■ **Try it**
Repeat all of the data word for word so that only the pictures are missing from the copy.

■ **Records supplied**
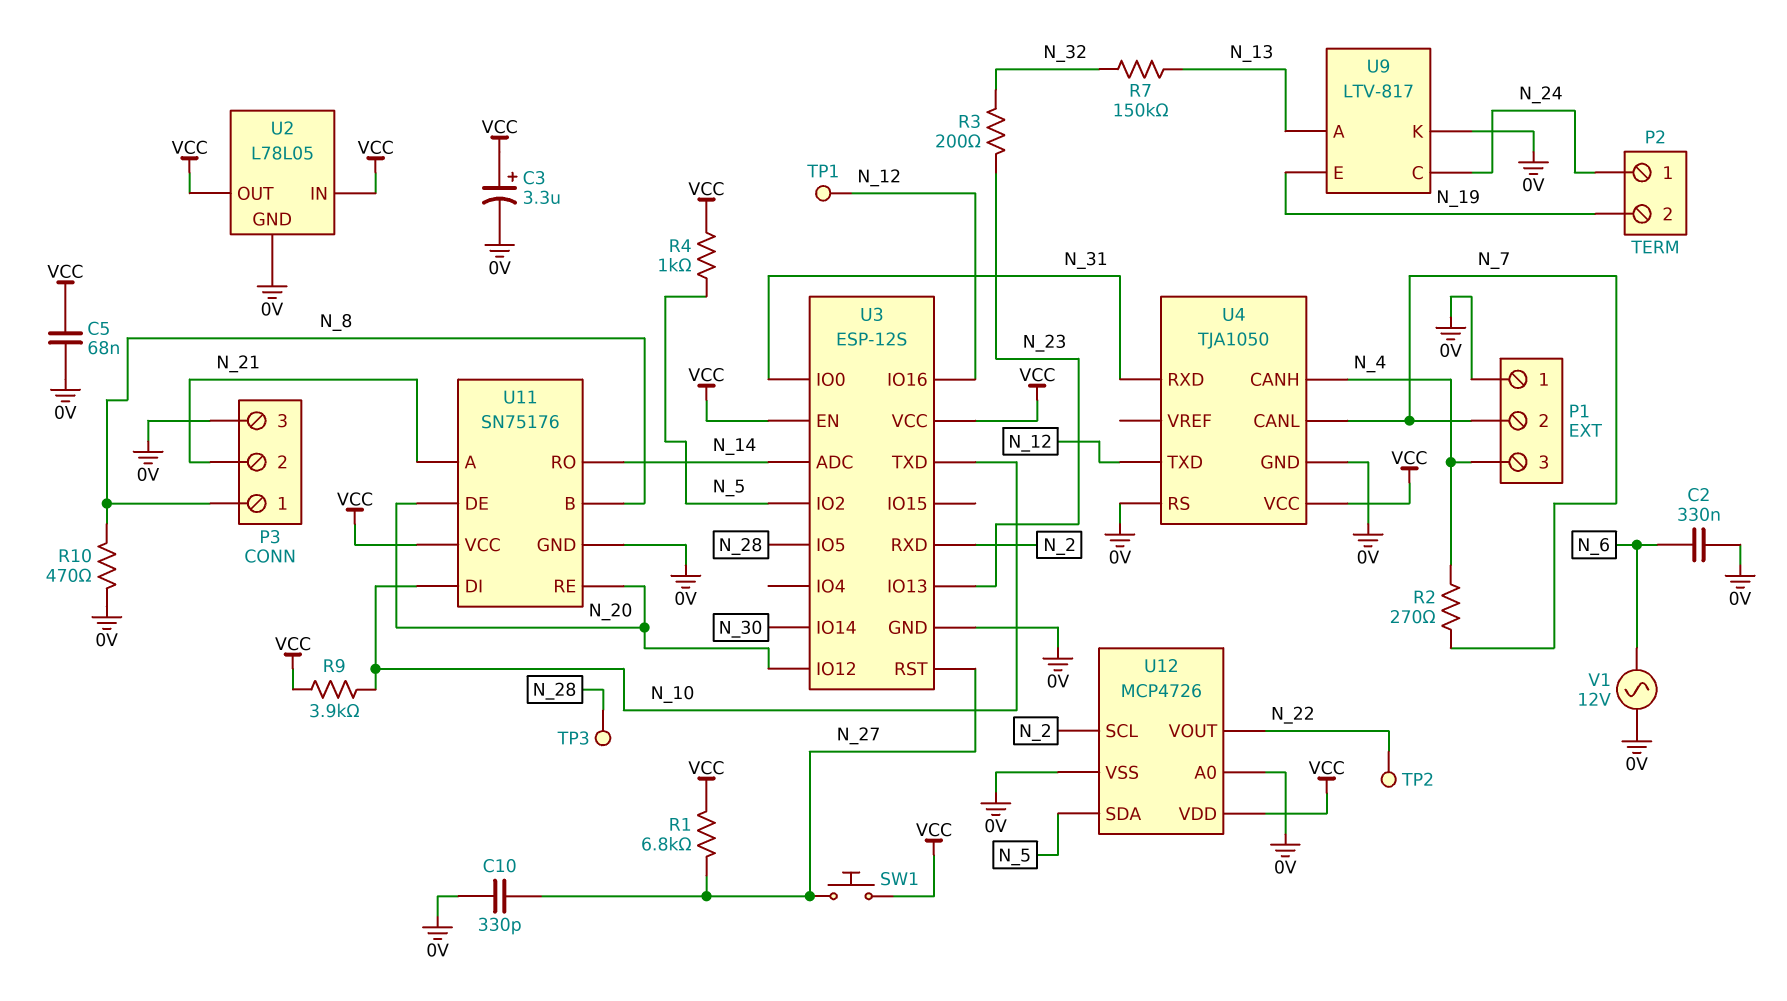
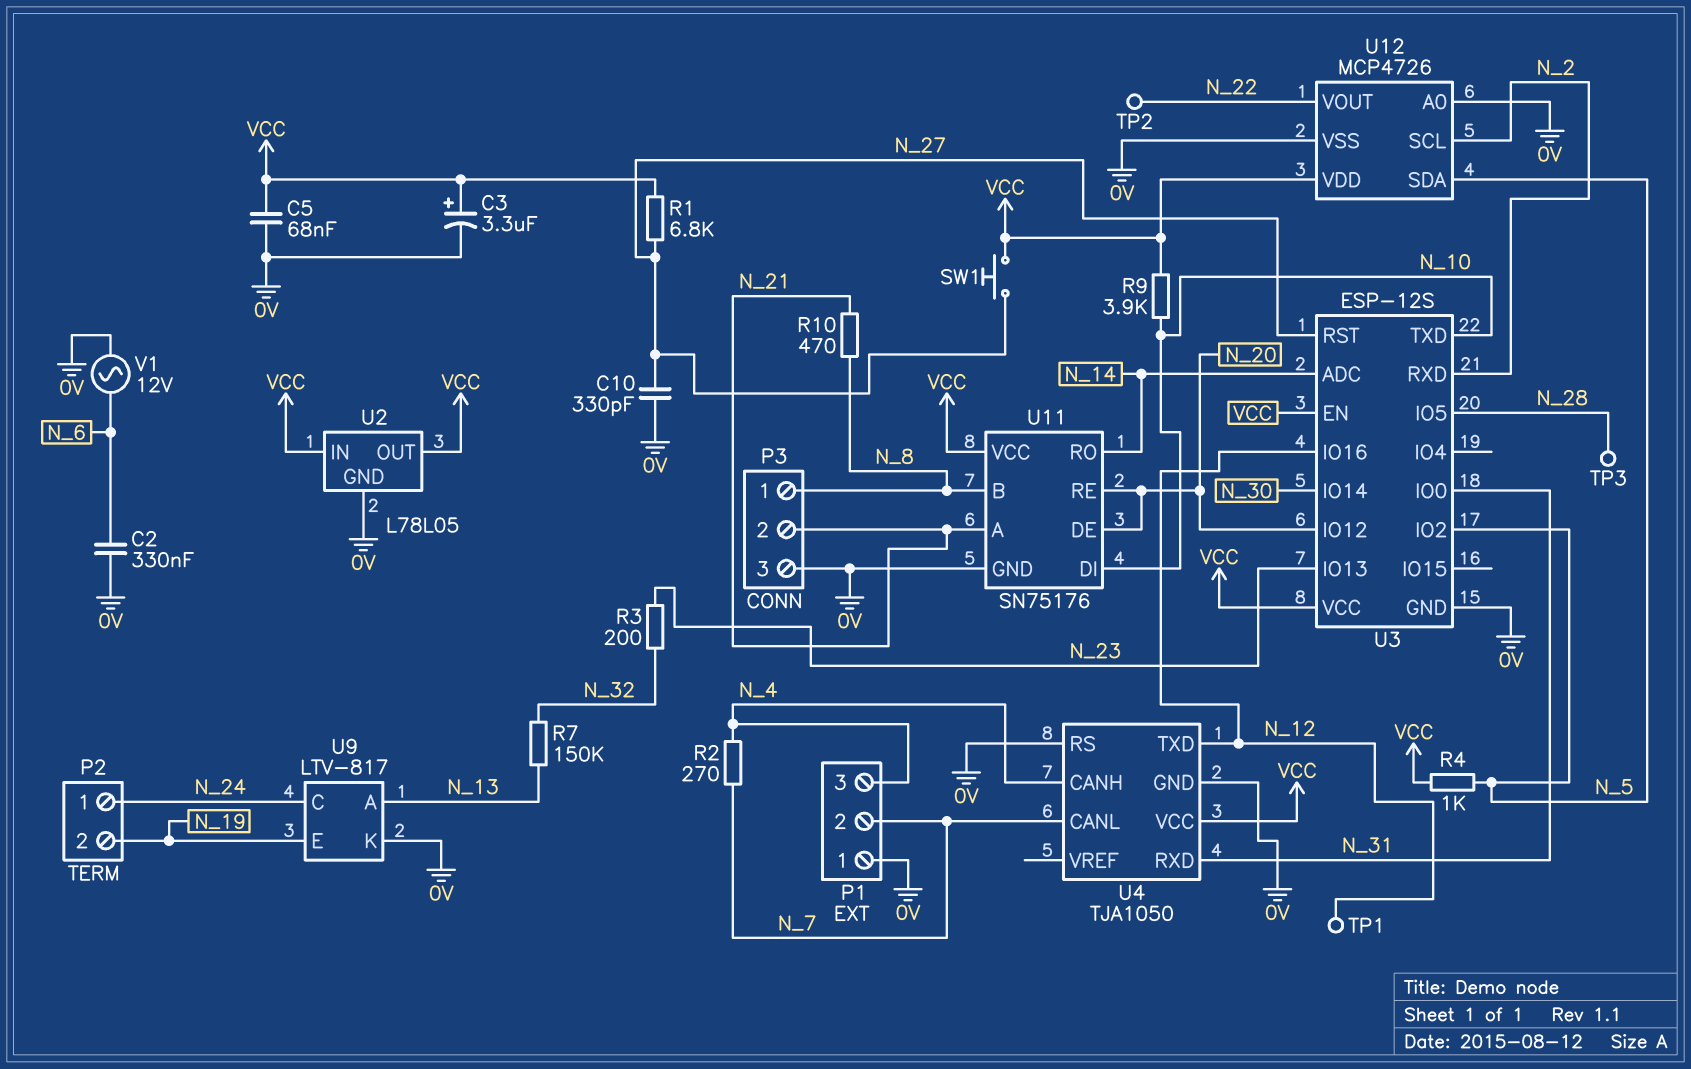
R10: 470 (0V, N_8) -> 470 (N_8, N_21)

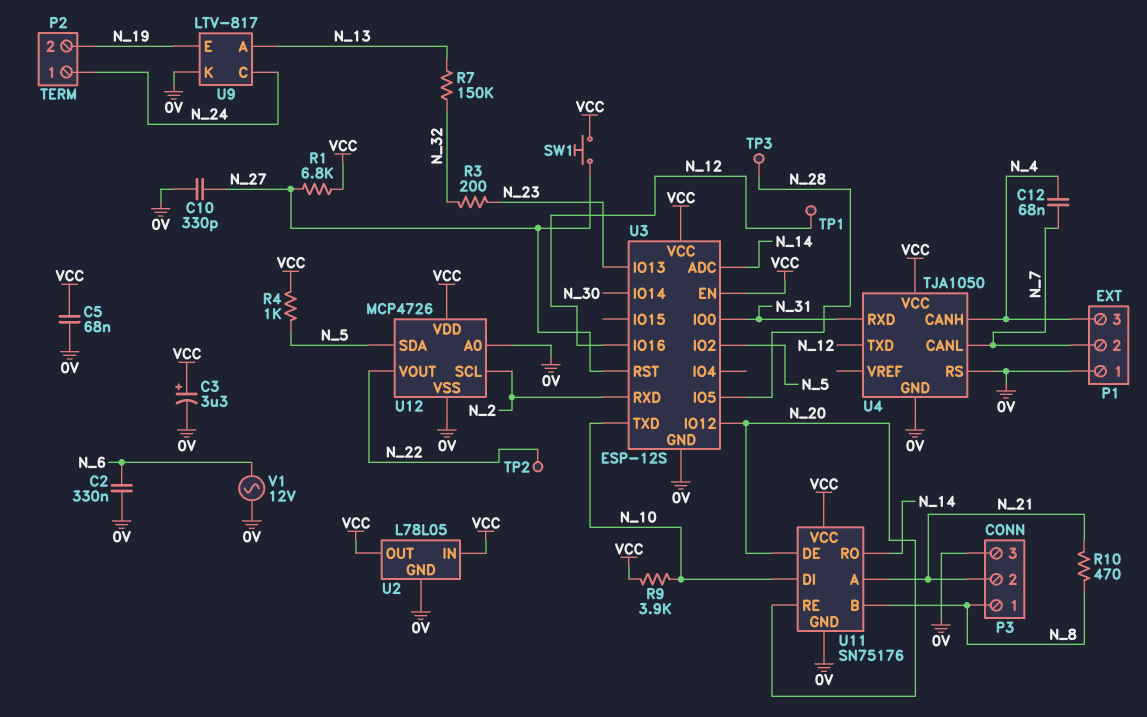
C12: none -> 68nF (N_4, N_7)
R2: 270 (N_4, N_7) -> none

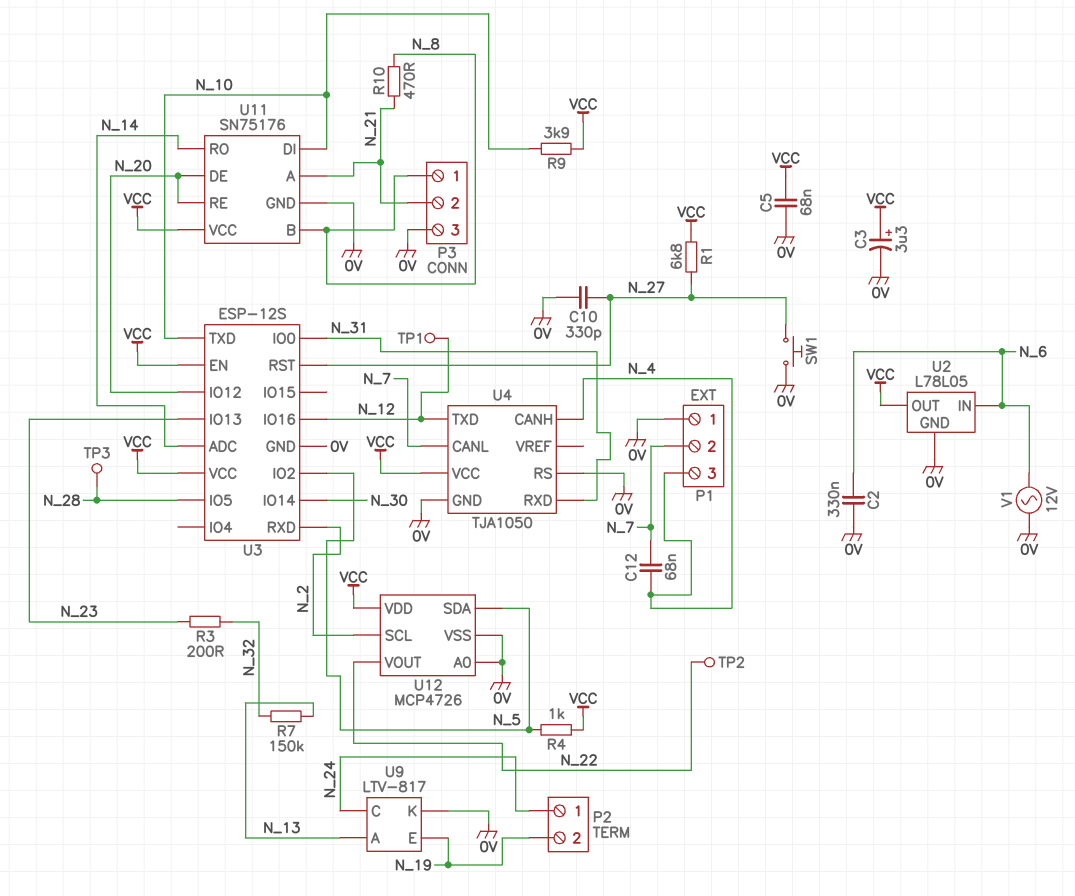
SW1: button (N_27, VCC) -> button (0V, N_27)
U2 pin IN: VCC -> N_6

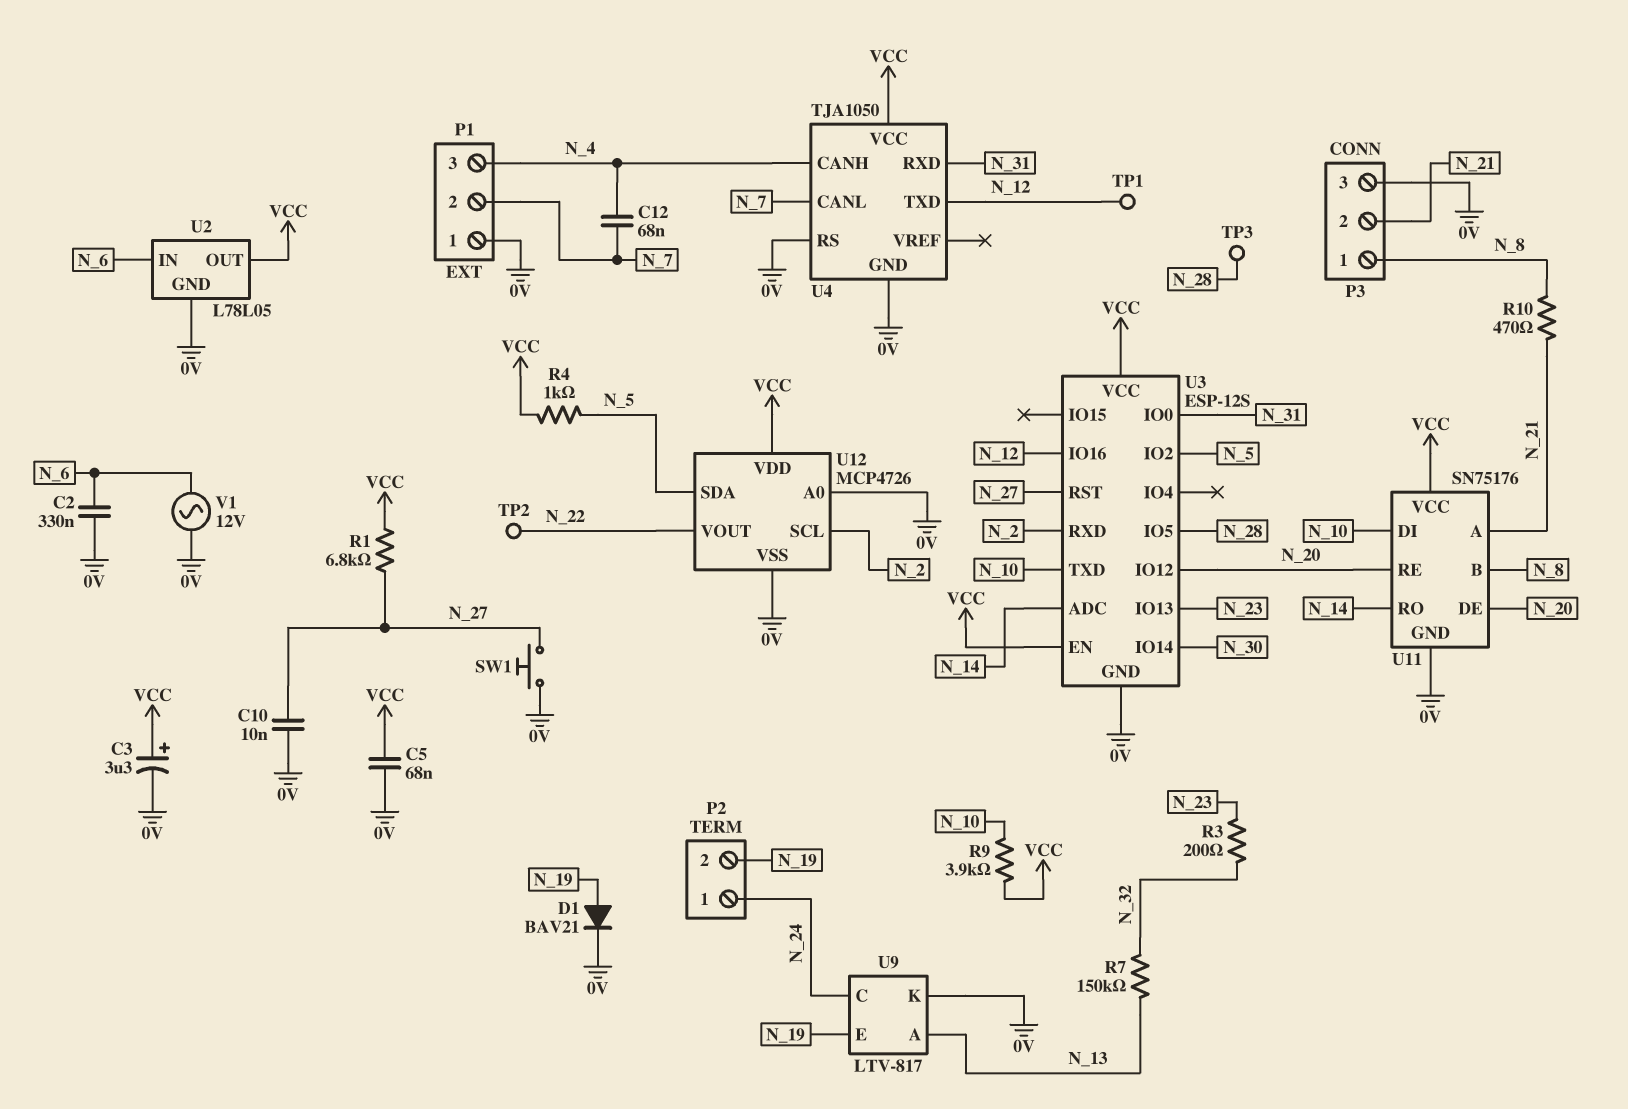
C10: 330pF (0V, N_27) -> 10nF (0V, N_27)
D1: none -> diode BAV21 (A N_19, K 0V)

■ **Result of the exercise**
R10: 470 (0V, N_8) -> 470 (N_8, N_21)

C12: none -> 68nF (N_4, N_7)
R2: 270 (N_4, N_7) -> none

SW1: button (N_27, VCC) -> button (0V, N_27)
U2 pin IN: VCC -> N_6

C10: 330pF (0V, N_27) -> 10nF (0V, N_27)
D1: none -> diode BAV21 (A N_19, K 0V)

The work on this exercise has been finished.